◆ Exercise ◆
Retype exactly the lines below, starting with the line that contains "AshGreyCapsule (2nd from" and ending with the last line; leave out any pictures.

◆ Record extracts ◆
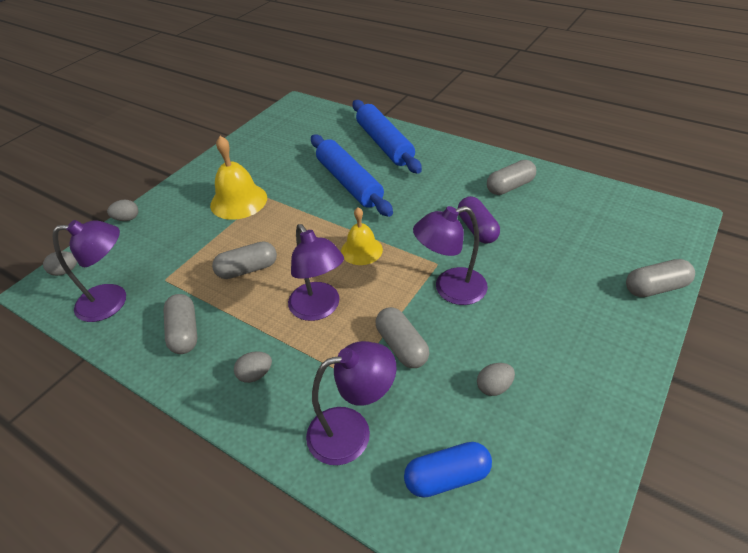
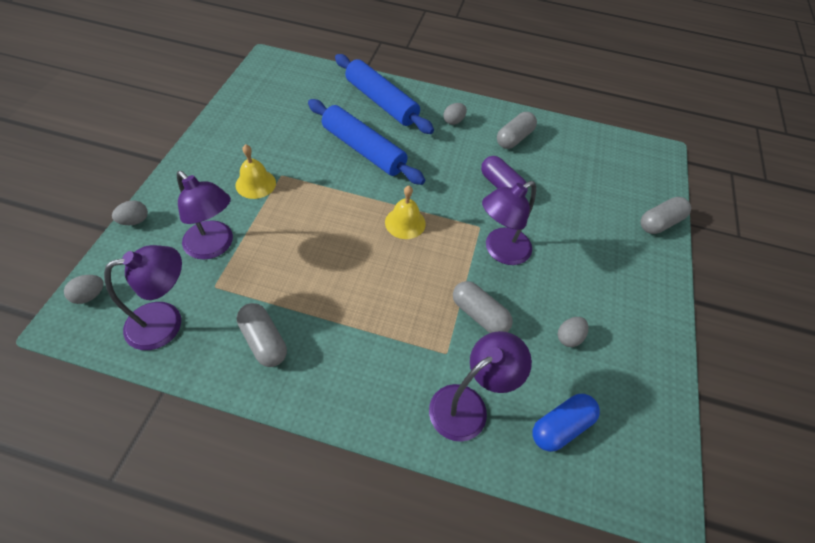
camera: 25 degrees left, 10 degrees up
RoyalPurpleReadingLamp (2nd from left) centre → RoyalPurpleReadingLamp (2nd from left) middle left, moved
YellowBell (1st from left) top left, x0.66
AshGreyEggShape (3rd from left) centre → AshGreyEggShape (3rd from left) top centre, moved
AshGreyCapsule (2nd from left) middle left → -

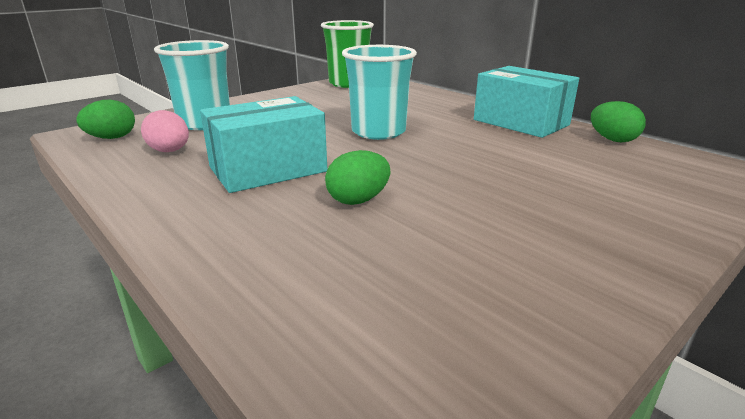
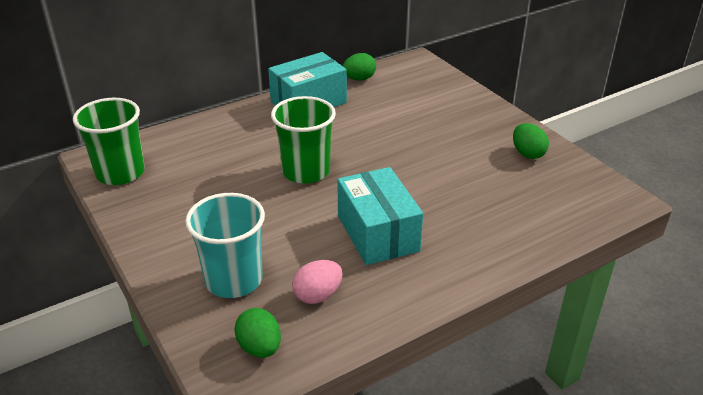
camera: 80 degrees left, 10 degrees up
TurquoiseBeaker (2nd from left) top centre → LeafGreenBeaker (2nd from left) centre
LeafGreenEggShape (2nd from left in the first image) centre → LeafGreenEggShape (3rd from left) middle right, moved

◆ Result of this task ◆
AshGreyCapsule (2nd from left) middle left → -

camera: 80 degrees left, 10 degrees up
TurquoiseBeaker (2nd from left) top centre → LeafGreenBeaker (2nd from left) centre
LeafGreenEggShape (2nd from left in the first image) centre → LeafGreenEggShape (3rd from left) middle right, moved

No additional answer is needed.